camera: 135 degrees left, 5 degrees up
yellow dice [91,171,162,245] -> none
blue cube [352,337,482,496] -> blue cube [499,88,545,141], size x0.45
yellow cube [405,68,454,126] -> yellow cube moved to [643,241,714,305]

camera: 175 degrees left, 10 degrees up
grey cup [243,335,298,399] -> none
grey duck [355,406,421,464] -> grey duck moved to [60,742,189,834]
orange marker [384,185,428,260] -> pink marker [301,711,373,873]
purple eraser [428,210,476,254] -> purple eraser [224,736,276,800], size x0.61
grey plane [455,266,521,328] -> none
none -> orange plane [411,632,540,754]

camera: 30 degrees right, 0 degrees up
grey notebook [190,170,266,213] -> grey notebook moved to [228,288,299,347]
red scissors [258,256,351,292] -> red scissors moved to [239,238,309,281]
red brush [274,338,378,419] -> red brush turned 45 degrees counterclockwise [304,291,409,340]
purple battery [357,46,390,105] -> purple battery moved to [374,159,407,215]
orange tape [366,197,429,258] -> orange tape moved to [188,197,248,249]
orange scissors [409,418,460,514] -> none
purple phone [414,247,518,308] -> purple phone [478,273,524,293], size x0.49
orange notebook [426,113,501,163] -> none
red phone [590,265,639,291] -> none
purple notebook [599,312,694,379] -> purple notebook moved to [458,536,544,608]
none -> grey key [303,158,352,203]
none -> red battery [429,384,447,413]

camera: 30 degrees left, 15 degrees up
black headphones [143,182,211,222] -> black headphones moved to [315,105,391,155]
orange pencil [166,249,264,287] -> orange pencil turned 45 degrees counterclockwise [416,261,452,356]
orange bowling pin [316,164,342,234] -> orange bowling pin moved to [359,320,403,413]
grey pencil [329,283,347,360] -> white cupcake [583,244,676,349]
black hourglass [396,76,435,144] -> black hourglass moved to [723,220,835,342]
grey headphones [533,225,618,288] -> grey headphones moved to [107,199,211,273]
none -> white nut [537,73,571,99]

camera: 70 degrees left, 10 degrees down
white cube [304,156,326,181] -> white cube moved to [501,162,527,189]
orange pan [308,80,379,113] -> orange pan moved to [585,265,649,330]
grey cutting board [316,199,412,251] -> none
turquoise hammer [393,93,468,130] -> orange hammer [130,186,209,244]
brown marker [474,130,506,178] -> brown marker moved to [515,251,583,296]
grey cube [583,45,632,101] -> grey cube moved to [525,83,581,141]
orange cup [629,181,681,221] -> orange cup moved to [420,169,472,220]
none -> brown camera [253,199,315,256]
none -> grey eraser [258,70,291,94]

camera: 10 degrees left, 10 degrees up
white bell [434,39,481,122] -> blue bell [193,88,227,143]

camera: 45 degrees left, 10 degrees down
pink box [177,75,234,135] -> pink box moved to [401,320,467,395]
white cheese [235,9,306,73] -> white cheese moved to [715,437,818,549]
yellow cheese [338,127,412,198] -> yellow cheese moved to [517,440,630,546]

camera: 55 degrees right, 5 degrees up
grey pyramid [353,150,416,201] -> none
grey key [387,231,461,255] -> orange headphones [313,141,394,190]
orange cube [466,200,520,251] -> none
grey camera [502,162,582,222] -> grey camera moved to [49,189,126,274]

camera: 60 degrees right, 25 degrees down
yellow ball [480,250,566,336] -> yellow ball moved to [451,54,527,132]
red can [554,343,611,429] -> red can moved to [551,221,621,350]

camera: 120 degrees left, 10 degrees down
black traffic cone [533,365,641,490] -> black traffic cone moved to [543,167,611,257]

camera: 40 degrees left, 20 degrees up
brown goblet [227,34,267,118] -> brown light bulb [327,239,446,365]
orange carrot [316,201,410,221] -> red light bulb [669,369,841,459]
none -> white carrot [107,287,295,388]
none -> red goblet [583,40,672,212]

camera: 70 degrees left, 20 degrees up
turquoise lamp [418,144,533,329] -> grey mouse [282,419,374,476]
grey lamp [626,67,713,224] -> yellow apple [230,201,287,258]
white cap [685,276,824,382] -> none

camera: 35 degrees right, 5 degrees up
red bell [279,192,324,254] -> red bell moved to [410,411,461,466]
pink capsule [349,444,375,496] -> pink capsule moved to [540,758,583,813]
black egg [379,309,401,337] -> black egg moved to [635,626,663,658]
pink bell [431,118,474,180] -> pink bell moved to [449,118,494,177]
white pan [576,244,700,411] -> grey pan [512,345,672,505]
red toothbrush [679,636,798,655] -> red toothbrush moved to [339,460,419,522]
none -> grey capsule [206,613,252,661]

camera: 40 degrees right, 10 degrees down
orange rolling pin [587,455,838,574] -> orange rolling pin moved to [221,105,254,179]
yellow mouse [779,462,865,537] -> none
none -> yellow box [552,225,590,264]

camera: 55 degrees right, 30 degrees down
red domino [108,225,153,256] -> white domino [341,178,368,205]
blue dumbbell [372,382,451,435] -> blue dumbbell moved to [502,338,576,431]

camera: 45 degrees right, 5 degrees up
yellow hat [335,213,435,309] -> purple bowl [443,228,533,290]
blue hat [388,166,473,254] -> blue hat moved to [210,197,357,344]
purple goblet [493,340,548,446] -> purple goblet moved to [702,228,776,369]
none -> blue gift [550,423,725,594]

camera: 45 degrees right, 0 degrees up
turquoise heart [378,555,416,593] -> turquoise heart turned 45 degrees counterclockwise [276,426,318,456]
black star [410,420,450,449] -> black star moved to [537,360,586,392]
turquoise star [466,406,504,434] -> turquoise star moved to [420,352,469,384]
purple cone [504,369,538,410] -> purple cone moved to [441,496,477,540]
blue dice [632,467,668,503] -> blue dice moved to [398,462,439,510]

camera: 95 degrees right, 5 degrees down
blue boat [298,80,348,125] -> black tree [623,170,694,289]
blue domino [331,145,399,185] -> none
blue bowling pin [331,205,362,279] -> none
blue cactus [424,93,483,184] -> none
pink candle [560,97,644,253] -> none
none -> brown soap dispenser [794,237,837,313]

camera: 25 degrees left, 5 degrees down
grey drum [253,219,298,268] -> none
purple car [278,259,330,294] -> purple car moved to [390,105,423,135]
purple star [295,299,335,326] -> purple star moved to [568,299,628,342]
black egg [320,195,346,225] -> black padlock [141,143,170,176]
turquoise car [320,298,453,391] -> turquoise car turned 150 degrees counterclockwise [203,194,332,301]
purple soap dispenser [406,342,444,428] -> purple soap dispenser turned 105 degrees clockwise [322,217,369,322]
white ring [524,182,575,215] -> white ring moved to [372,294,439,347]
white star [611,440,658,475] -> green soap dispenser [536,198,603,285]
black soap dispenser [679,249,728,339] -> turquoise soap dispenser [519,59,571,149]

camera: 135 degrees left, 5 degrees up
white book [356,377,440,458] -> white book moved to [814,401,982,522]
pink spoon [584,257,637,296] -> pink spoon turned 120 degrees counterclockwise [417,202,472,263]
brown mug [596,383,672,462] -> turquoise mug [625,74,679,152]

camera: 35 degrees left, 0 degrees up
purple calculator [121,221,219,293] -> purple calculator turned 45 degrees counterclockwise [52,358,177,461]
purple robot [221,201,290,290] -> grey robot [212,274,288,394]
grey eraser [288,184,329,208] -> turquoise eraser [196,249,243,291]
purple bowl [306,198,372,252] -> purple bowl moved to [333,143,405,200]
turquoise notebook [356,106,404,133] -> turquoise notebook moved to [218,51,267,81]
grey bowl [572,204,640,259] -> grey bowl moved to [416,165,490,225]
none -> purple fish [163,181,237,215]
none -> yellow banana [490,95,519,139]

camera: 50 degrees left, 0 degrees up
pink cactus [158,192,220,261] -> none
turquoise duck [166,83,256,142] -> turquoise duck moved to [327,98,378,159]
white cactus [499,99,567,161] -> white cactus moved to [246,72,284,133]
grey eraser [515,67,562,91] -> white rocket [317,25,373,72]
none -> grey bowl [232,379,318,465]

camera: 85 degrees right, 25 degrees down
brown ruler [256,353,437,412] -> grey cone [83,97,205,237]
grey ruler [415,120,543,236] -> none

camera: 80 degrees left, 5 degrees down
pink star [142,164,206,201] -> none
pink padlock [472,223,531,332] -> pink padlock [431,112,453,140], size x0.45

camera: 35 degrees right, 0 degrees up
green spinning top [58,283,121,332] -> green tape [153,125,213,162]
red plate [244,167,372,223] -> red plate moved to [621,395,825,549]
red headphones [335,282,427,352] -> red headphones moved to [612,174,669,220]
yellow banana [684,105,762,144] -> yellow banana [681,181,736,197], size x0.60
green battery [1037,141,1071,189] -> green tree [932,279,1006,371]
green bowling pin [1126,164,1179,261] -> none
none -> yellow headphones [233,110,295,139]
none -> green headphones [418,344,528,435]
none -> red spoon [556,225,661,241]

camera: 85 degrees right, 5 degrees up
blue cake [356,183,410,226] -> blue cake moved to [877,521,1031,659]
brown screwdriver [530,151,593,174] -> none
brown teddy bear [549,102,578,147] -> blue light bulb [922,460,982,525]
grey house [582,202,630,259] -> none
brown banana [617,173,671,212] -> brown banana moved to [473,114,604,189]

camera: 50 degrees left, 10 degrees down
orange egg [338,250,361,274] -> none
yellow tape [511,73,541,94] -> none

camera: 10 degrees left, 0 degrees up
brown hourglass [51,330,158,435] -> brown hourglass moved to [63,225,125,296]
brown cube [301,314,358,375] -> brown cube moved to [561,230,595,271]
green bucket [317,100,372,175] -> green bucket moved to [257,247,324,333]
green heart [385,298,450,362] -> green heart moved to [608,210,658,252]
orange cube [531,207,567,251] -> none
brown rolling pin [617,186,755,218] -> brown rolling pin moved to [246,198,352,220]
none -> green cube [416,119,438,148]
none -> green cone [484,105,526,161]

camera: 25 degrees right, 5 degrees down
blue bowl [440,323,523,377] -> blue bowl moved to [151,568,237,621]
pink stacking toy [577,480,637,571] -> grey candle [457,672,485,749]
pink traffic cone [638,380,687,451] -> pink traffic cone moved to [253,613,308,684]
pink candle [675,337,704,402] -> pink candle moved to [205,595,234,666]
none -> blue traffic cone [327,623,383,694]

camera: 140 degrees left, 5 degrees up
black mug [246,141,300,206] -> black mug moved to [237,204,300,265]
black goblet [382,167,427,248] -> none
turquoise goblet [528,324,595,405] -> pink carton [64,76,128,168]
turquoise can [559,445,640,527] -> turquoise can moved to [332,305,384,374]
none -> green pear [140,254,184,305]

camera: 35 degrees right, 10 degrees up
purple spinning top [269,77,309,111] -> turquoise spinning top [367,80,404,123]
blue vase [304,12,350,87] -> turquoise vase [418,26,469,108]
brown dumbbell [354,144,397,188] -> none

Task statement ▸ Your answer should consist of all lines in the listing above that contain "tree".

Output for this task ▸
blue boat [298,80,348,125] -> black tree [623,170,694,289]
green battery [1037,141,1071,189] -> green tree [932,279,1006,371]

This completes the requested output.